> [Problem details] Locate, in the data below, the line that contains "building: [102,115,142,149] -> none" and the line that contains "building: [197,16,319,134] -> none"; reproduce exactly those two lines and every line between them, nothing more.

> [Provided entries]
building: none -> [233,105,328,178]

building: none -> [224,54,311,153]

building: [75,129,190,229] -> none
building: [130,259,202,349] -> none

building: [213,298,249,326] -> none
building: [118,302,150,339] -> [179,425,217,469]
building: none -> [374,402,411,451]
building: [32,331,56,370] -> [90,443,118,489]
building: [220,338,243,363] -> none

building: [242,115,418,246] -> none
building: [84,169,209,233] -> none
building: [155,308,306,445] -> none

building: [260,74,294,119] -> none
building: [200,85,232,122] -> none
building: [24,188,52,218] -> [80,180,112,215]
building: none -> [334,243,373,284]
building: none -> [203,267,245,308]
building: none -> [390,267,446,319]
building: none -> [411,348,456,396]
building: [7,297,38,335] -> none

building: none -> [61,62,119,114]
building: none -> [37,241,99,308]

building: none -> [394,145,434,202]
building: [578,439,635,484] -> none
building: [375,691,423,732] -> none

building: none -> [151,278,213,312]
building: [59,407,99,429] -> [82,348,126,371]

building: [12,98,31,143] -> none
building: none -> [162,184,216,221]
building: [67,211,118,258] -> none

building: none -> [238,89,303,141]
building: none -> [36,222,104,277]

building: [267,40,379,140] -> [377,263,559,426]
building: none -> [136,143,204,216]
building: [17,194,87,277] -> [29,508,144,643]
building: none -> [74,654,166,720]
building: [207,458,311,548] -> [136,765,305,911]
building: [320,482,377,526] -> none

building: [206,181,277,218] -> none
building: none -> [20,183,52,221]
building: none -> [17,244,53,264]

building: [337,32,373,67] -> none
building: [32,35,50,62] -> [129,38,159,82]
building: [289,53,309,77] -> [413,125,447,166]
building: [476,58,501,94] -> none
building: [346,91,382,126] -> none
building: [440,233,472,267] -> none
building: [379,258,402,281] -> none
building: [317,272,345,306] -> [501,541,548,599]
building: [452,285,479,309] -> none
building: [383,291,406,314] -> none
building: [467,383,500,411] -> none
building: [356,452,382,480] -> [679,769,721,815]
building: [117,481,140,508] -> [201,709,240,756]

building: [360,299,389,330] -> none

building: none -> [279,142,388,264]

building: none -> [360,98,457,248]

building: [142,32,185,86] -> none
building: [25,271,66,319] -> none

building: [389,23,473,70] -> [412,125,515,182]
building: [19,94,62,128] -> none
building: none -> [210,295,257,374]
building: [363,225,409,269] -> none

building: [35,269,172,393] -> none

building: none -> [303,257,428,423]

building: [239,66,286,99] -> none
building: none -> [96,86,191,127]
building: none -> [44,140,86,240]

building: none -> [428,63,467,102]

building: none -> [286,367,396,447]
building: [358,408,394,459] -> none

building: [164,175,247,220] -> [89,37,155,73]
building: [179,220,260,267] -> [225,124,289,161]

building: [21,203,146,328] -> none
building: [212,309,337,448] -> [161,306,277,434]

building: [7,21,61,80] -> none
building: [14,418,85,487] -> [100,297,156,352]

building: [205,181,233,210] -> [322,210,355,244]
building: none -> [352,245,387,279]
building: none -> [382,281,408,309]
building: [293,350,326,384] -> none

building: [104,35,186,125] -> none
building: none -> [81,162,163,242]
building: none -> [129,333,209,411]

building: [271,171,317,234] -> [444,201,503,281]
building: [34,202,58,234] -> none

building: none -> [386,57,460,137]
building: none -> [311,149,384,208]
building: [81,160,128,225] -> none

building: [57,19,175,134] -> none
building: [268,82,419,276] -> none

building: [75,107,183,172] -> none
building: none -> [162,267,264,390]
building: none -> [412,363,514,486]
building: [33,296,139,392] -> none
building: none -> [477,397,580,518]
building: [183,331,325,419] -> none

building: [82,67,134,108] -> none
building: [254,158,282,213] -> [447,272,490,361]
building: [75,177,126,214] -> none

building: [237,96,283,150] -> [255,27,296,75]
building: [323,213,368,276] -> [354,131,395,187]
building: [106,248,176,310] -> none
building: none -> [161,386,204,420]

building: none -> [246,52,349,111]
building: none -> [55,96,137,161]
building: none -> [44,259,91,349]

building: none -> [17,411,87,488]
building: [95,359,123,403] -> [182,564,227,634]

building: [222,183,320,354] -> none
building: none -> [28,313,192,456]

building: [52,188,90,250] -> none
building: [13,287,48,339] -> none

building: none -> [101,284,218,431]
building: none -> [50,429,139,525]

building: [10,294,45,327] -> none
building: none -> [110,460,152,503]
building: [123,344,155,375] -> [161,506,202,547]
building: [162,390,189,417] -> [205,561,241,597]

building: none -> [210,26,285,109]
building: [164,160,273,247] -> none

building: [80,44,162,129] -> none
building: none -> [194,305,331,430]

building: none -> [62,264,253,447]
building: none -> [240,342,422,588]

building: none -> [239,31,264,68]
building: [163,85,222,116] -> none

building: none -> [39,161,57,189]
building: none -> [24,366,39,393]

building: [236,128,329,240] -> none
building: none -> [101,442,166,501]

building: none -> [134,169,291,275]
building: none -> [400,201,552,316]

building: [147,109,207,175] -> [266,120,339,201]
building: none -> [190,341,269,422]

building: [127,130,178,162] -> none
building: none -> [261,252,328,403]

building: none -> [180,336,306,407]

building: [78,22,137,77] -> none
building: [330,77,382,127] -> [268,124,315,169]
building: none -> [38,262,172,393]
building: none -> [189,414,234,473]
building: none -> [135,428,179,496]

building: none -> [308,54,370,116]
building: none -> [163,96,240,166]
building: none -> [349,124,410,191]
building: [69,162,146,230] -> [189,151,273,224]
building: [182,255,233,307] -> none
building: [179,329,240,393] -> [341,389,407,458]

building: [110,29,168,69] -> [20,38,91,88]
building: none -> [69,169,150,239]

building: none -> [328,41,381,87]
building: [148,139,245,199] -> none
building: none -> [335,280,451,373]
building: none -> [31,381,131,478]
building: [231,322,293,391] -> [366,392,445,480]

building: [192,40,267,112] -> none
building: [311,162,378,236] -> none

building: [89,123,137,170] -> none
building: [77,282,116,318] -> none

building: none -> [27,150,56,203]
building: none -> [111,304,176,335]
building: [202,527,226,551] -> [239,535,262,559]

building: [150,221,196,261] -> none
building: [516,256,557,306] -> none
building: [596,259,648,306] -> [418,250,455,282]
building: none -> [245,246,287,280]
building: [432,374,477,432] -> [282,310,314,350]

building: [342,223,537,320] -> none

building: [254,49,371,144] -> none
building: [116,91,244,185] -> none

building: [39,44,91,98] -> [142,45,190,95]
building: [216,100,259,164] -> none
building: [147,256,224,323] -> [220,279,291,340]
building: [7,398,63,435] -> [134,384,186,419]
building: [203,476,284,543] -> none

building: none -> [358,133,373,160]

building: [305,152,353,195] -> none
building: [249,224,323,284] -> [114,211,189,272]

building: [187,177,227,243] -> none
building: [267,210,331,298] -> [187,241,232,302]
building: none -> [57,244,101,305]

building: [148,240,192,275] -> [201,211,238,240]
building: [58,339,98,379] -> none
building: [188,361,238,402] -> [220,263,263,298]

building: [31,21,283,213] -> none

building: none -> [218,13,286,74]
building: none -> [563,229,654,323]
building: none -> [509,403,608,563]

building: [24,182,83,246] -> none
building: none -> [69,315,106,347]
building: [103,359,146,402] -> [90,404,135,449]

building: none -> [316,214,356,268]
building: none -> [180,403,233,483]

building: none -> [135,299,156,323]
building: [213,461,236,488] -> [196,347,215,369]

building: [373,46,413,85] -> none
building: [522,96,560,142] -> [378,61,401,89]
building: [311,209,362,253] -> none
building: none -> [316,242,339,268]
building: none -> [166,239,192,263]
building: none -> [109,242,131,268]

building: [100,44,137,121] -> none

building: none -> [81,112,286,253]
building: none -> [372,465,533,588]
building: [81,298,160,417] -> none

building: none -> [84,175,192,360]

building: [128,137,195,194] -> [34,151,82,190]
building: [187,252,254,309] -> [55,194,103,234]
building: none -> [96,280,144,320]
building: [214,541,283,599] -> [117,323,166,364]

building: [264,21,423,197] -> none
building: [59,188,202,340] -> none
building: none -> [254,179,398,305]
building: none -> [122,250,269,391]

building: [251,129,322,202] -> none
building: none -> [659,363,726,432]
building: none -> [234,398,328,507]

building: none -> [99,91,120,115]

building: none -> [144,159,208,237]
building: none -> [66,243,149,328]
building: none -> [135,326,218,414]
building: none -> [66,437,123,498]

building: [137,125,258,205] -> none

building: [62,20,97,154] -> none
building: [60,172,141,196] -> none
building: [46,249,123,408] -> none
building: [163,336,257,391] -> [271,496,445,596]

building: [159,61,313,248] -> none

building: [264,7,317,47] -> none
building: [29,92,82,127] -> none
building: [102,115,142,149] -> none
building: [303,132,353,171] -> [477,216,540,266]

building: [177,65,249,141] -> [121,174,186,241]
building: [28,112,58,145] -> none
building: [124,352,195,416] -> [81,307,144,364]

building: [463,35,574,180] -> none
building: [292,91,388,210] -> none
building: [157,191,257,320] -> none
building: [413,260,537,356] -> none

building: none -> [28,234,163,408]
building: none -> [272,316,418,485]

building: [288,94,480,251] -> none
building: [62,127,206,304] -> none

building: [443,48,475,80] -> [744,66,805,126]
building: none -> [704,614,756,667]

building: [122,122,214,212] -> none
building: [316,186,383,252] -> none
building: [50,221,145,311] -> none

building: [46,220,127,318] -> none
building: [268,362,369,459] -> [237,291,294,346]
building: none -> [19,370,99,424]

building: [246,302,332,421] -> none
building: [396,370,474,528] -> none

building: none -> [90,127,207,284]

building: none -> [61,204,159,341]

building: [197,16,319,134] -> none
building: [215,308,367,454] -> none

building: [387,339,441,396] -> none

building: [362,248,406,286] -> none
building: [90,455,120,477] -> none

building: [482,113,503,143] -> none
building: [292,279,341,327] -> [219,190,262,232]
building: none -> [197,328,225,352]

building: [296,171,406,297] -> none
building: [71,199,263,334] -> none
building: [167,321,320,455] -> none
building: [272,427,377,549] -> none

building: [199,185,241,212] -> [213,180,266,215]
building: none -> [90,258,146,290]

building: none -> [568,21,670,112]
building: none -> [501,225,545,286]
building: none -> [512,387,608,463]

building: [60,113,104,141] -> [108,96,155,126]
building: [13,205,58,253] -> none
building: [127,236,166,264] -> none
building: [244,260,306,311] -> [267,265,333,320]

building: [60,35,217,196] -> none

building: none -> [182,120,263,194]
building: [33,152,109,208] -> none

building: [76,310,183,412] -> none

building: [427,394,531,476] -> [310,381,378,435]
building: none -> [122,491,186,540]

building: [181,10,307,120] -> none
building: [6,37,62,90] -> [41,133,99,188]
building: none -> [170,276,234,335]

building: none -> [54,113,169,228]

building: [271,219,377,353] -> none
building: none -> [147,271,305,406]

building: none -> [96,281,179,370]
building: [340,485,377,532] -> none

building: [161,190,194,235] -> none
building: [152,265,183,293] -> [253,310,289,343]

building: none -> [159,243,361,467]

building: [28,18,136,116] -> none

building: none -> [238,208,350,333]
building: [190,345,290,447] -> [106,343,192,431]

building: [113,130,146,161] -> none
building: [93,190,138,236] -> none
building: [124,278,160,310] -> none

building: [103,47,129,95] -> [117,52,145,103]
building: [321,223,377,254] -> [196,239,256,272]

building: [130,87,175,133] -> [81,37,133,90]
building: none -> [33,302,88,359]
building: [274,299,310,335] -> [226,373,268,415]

> [Result of the task]
building: [102,115,142,149] -> none
building: [303,132,353,171] -> [477,216,540,266]

building: [177,65,249,141] -> [121,174,186,241]
building: [28,112,58,145] -> none
building: [124,352,195,416] -> [81,307,144,364]

building: [463,35,574,180] -> none
building: [292,91,388,210] -> none
building: [157,191,257,320] -> none
building: [413,260,537,356] -> none

building: none -> [28,234,163,408]
building: none -> [272,316,418,485]

building: [288,94,480,251] -> none
building: [62,127,206,304] -> none

building: [443,48,475,80] -> [744,66,805,126]
building: none -> [704,614,756,667]

building: [122,122,214,212] -> none
building: [316,186,383,252] -> none
building: [50,221,145,311] -> none

building: [46,220,127,318] -> none
building: [268,362,369,459] -> [237,291,294,346]
building: none -> [19,370,99,424]

building: [246,302,332,421] -> none
building: [396,370,474,528] -> none

building: none -> [90,127,207,284]

building: none -> [61,204,159,341]

building: [197,16,319,134] -> none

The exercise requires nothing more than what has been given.